*** Opening Extracted records ***
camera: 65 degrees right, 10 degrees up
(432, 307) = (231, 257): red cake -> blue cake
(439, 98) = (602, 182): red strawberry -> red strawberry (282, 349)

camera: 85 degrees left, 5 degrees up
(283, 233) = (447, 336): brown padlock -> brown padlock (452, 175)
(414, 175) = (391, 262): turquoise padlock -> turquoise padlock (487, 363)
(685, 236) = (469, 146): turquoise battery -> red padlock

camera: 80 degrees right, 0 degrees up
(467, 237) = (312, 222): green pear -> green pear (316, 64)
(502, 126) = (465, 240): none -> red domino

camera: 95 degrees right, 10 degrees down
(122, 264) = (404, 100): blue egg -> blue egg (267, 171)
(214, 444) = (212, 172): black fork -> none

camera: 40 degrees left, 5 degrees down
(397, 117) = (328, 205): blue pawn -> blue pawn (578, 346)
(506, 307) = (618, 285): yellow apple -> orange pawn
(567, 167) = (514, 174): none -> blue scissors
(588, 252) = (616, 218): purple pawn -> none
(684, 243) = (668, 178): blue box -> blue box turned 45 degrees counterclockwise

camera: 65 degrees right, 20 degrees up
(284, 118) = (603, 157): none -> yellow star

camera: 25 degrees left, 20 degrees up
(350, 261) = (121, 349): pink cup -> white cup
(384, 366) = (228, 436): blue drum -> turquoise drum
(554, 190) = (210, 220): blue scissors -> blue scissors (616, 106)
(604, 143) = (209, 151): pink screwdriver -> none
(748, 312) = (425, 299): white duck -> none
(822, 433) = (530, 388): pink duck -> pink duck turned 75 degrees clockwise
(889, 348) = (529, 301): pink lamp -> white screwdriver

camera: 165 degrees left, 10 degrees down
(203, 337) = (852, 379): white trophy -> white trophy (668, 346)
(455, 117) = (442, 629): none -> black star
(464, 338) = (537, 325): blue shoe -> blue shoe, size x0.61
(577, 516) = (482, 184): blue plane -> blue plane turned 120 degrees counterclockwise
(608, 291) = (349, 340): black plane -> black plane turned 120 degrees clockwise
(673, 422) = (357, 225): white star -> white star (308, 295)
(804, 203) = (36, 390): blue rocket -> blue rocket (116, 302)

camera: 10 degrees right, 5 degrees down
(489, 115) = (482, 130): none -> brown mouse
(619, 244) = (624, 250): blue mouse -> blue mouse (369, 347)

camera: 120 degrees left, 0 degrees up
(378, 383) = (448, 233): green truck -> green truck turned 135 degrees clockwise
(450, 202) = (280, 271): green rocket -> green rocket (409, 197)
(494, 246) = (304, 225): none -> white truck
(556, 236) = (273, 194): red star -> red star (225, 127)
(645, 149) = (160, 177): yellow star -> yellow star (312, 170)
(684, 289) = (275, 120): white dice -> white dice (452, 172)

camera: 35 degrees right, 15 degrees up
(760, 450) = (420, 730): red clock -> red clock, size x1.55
*** Closing Extracted records ***
§ Your instructions: Nothing but the lines from the top of the records down to the line with "camera: 95 degrees right, 10 degrees down" belongs in the answer; repeat them exactly.

§ Your response:
camera: 65 degrees right, 10 degrees up
(432, 307) = (231, 257): red cake -> blue cake
(439, 98) = (602, 182): red strawberry -> red strawberry (282, 349)

camera: 85 degrees left, 5 degrees up
(283, 233) = (447, 336): brown padlock -> brown padlock (452, 175)
(414, 175) = (391, 262): turquoise padlock -> turquoise padlock (487, 363)
(685, 236) = (469, 146): turquoise battery -> red padlock

camera: 80 degrees right, 0 degrees up
(467, 237) = (312, 222): green pear -> green pear (316, 64)
(502, 126) = (465, 240): none -> red domino

camera: 95 degrees right, 10 degrees down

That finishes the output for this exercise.